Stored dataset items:

§ §

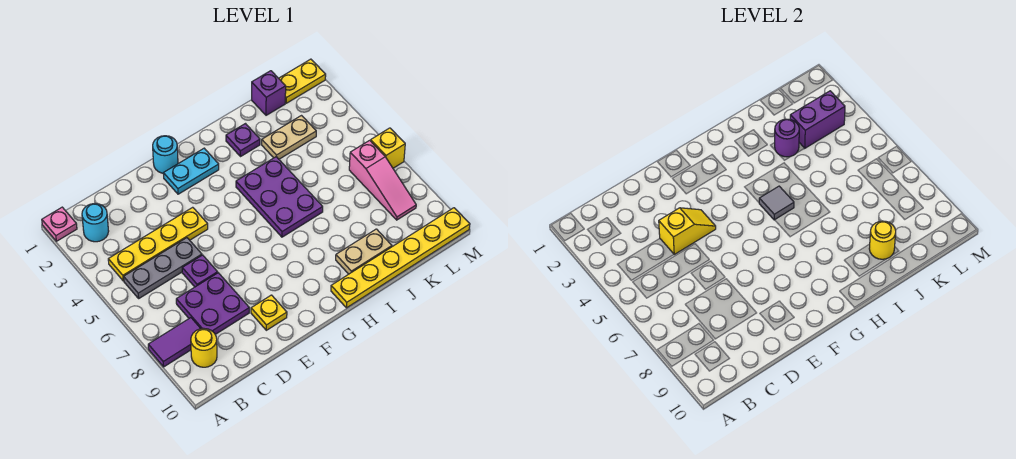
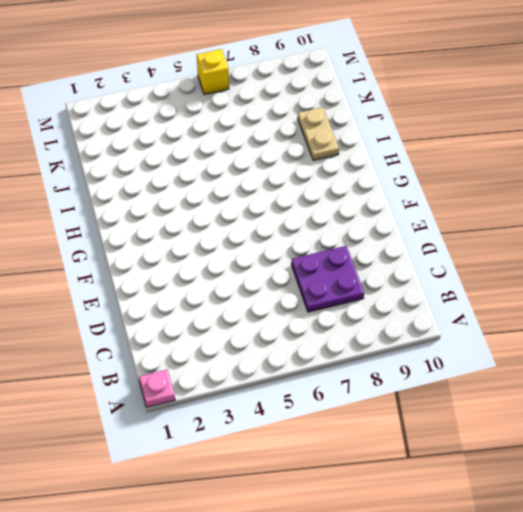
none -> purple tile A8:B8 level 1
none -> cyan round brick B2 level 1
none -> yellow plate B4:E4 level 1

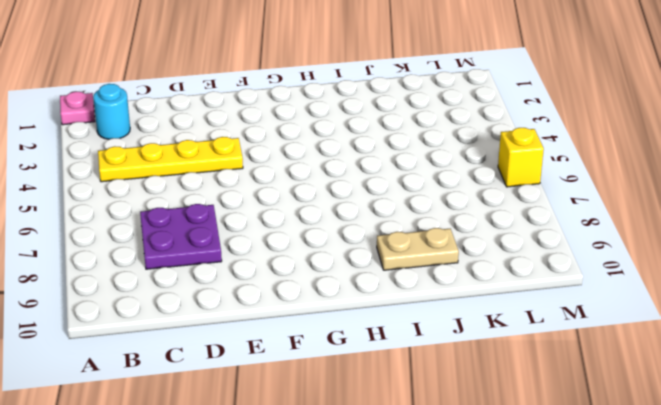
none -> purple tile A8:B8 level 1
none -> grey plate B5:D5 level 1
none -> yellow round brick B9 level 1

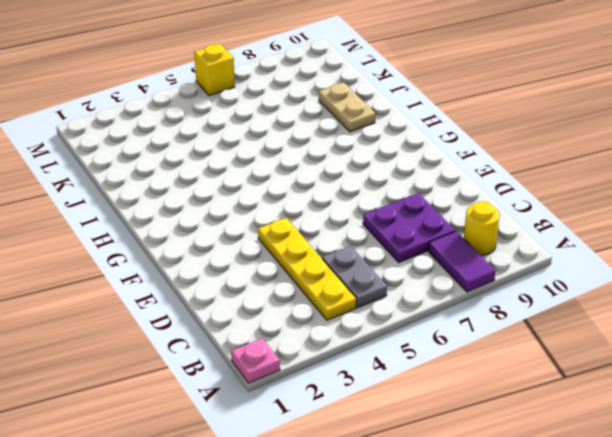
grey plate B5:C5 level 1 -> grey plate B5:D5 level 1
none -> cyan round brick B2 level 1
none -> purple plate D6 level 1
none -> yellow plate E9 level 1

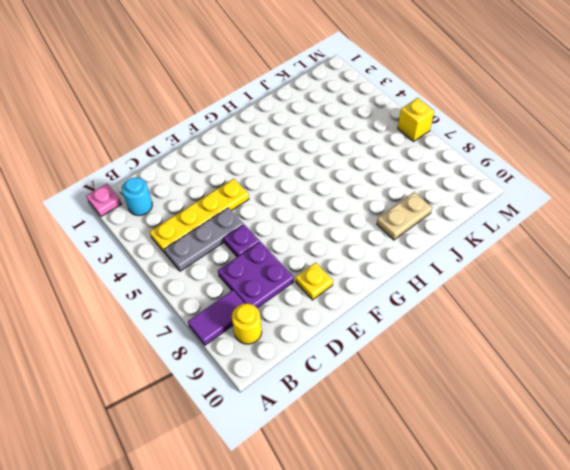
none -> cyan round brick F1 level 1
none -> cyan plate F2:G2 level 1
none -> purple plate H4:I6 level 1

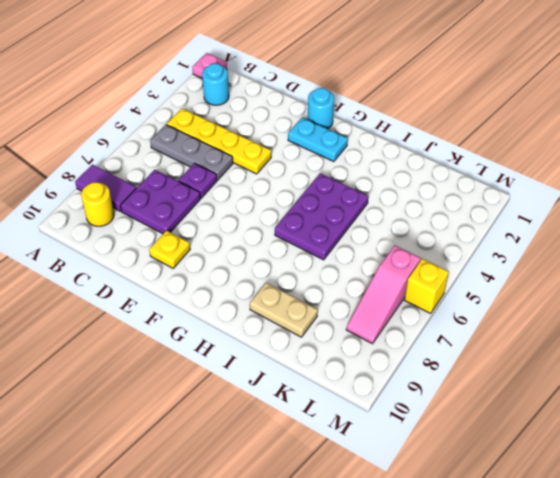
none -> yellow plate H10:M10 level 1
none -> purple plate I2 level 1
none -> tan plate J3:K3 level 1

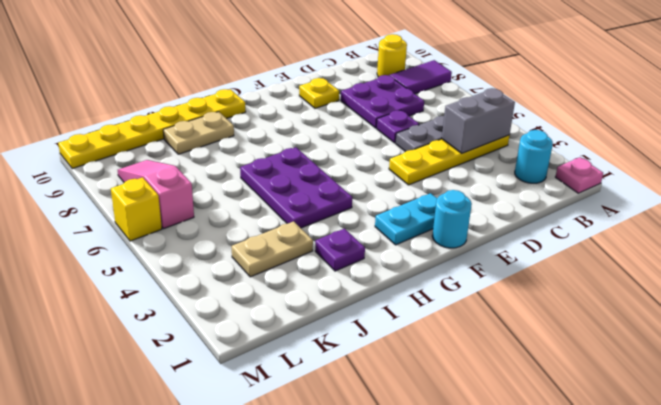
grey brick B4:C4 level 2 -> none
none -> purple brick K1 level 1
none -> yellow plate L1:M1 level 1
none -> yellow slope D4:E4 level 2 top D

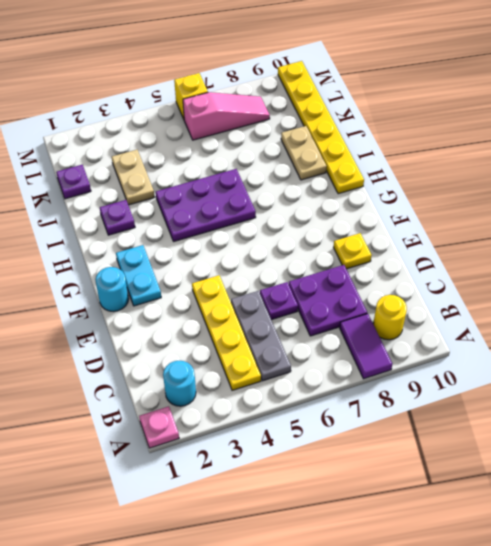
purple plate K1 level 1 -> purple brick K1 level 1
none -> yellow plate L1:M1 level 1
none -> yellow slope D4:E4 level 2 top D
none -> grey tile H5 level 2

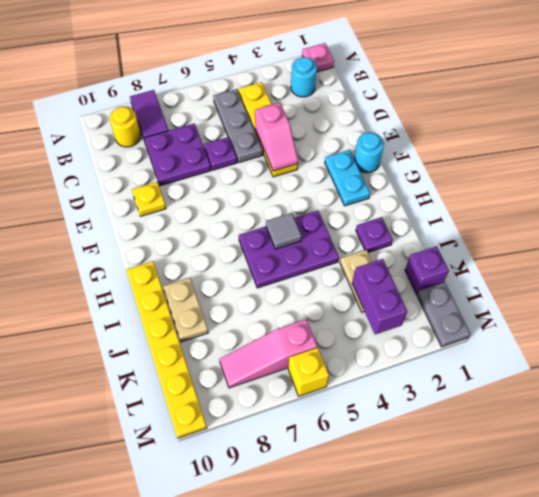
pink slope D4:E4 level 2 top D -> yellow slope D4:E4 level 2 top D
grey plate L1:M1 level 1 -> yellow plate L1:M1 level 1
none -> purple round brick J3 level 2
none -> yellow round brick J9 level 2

§ §

EXERCISE
Please return all lines from the records that hold the word "yellow".

ANSWER SECTION
none -> yellow plate B4:E4 level 1
none -> yellow round brick B9 level 1
none -> yellow plate E9 level 1
none -> yellow plate H10:M10 level 1
none -> yellow plate L1:M1 level 1
none -> yellow slope D4:E4 level 2 top D
none -> yellow plate L1:M1 level 1
none -> yellow slope D4:E4 level 2 top D
pink slope D4:E4 level 2 top D -> yellow slope D4:E4 level 2 top D
grey plate L1:M1 level 1 -> yellow plate L1:M1 level 1
none -> yellow round brick J9 level 2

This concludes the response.